--- Requirement ---
Below are entries. Reproduce exactly the lines between the line holding "gray line: (78, 71) -> (144, 93), turned -48" and the line holding "pink hexagon: (73, 830) -> (120, 858), moved", inclusive, and only those.

== == ==

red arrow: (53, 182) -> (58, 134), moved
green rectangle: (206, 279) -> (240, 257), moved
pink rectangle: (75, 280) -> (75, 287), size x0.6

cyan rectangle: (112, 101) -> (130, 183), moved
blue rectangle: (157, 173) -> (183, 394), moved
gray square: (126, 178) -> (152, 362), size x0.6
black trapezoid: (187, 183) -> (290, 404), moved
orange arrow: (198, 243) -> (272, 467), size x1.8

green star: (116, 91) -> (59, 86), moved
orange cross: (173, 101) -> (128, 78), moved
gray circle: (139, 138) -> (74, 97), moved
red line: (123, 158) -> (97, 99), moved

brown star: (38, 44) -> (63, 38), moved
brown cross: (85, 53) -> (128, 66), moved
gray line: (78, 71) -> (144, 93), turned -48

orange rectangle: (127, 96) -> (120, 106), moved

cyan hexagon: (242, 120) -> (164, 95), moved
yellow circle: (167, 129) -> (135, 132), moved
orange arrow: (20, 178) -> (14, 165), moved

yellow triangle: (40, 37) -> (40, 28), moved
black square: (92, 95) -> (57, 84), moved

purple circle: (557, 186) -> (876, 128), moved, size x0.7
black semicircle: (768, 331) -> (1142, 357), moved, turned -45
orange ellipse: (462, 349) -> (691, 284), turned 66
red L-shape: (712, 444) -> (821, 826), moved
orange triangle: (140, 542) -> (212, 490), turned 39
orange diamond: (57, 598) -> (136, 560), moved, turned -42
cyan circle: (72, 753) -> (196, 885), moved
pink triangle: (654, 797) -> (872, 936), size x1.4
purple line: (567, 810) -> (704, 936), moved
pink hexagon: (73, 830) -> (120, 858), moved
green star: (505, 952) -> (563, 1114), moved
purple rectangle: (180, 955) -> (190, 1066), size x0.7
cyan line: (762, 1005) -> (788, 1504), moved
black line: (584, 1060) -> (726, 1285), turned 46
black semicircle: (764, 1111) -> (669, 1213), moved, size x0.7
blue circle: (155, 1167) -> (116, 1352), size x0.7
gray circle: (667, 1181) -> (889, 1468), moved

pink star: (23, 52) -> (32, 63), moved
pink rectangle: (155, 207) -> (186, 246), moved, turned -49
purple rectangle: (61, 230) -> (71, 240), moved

== == ==

--- Result below ---
gray line: (78, 71) -> (144, 93), turned -48

orange rectangle: (127, 96) -> (120, 106), moved

cyan hexagon: (242, 120) -> (164, 95), moved
yellow circle: (167, 129) -> (135, 132), moved
orange arrow: (20, 178) -> (14, 165), moved

yellow triangle: (40, 37) -> (40, 28), moved
black square: (92, 95) -> (57, 84), moved

purple circle: (557, 186) -> (876, 128), moved, size x0.7
black semicircle: (768, 331) -> (1142, 357), moved, turned -45
orange ellipse: (462, 349) -> (691, 284), turned 66
red L-shape: (712, 444) -> (821, 826), moved
orange triangle: (140, 542) -> (212, 490), turned 39
orange diamond: (57, 598) -> (136, 560), moved, turned -42
cyan circle: (72, 753) -> (196, 885), moved
pink triangle: (654, 797) -> (872, 936), size x1.4
purple line: (567, 810) -> (704, 936), moved
pink hexagon: (73, 830) -> (120, 858), moved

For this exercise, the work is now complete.